--- START ---

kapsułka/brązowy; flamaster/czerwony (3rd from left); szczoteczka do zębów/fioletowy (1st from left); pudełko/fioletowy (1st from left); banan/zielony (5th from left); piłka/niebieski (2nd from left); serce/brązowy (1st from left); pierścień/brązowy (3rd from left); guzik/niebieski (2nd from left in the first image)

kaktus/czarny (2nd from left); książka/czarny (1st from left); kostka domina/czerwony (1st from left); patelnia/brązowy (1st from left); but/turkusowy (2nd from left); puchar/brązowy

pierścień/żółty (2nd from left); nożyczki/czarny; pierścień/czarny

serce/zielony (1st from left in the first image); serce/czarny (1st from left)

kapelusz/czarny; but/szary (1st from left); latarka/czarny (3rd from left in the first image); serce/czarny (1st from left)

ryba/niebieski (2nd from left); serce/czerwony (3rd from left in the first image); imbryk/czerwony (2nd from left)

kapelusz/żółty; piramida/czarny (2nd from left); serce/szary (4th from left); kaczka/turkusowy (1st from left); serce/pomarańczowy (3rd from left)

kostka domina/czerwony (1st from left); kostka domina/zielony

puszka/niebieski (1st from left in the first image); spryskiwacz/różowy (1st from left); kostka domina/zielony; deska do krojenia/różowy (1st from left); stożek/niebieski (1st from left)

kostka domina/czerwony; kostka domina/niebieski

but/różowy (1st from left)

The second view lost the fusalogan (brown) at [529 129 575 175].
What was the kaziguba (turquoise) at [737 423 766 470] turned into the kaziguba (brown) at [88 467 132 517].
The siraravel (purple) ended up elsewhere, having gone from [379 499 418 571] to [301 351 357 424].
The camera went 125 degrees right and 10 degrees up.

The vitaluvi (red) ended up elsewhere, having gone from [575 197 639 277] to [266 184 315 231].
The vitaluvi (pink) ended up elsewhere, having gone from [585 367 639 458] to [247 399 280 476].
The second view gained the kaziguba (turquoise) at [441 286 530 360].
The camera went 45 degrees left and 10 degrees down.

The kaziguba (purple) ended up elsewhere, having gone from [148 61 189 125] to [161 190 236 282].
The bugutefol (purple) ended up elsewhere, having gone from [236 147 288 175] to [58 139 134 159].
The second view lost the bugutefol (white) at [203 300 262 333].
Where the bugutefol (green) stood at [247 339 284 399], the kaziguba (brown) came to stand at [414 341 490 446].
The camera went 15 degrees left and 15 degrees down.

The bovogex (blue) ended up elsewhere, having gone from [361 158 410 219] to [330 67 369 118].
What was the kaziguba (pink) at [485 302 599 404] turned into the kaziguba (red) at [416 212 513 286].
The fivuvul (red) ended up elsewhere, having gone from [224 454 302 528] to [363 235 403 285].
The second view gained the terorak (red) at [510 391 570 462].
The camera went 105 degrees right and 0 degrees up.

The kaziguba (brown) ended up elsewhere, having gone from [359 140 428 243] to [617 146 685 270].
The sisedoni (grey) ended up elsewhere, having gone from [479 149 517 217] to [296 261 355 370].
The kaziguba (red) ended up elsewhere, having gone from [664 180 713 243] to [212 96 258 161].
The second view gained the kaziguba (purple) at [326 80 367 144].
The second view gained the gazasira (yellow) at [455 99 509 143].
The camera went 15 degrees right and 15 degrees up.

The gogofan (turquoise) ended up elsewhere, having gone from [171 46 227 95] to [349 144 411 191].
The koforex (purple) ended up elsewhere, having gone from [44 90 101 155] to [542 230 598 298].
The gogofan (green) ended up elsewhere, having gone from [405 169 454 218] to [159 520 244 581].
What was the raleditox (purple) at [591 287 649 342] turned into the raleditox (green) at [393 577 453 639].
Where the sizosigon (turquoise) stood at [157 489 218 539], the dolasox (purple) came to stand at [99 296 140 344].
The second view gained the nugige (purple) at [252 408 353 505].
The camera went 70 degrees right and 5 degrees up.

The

--- END ---

In the listing above, find the line with "What was the kaziguba (turquoise)" and the line with "The siraravel (purple)"; output exactly those lines and all lines between them.

Solved exercise:
What was the kaziguba (turquoise) at [737 423 766 470] turned into the kaziguba (brown) at [88 467 132 517].
The siraravel (purple) ended up elsewhere, having gone from [379 499 418 571] to [301 351 357 424].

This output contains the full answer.